## Your instructions
Starting with the line that contains "[407, 358, 507, 437]" and ending with the last line of the entries, repeat exactly those lines and nothing else, pictures excluded.

## Records for this exercise
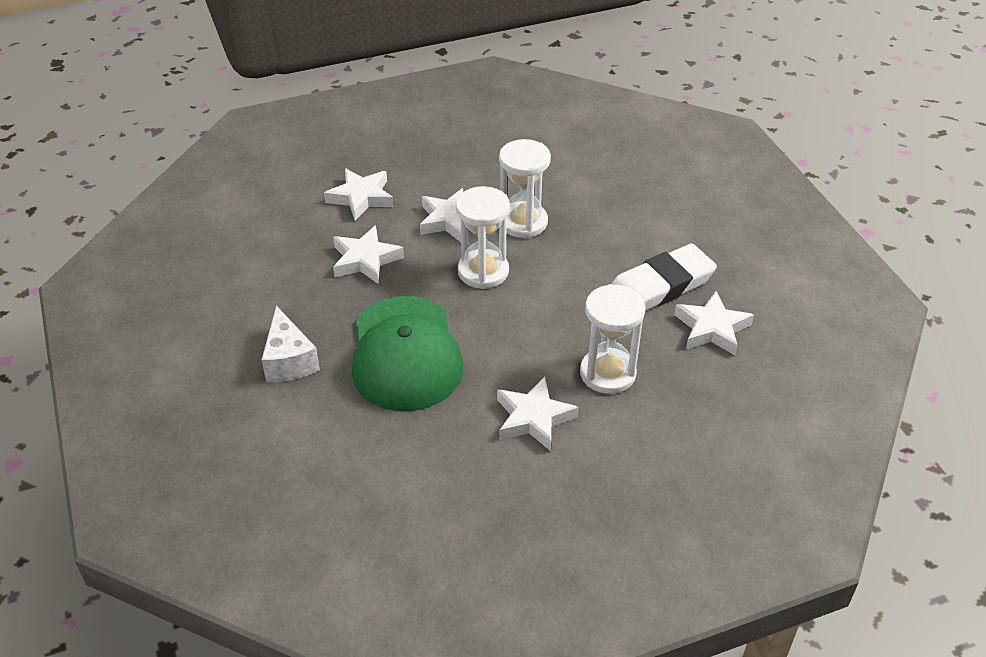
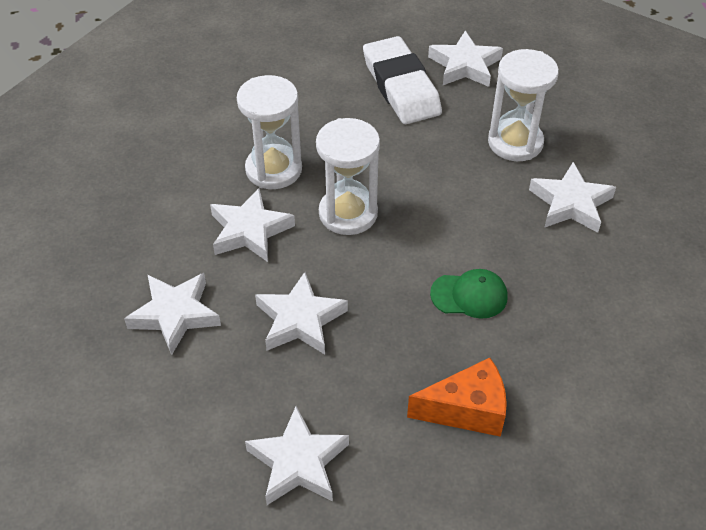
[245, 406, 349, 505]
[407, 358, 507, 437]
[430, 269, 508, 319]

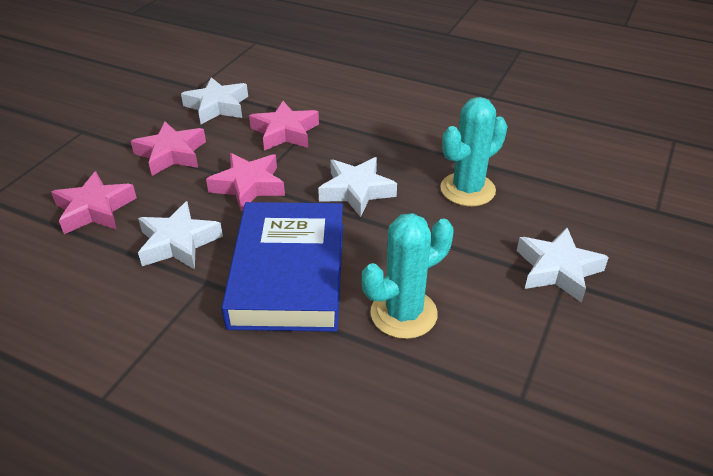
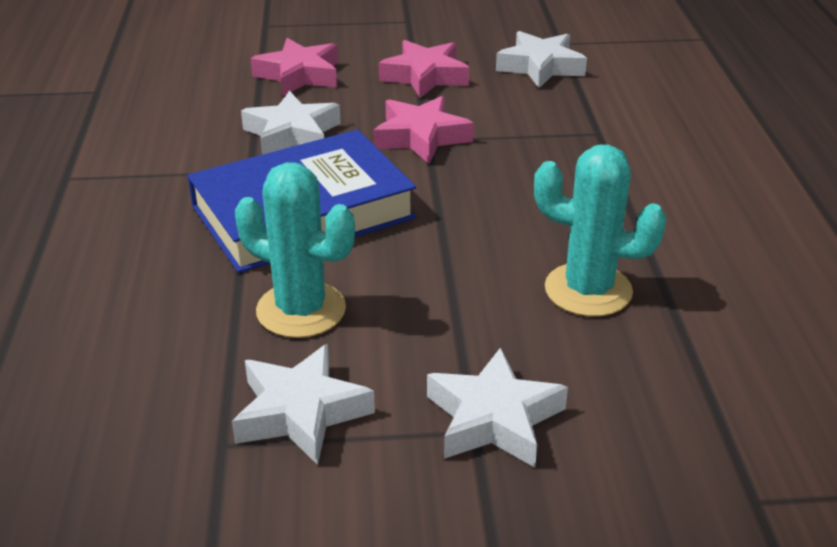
[249, 101, 319, 151] (first image)
[232, 344, 375, 465]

## Written answer
[407, 358, 507, 437]
[430, 269, 508, 319]

[249, 101, 319, 151] (first image)
[232, 344, 375, 465]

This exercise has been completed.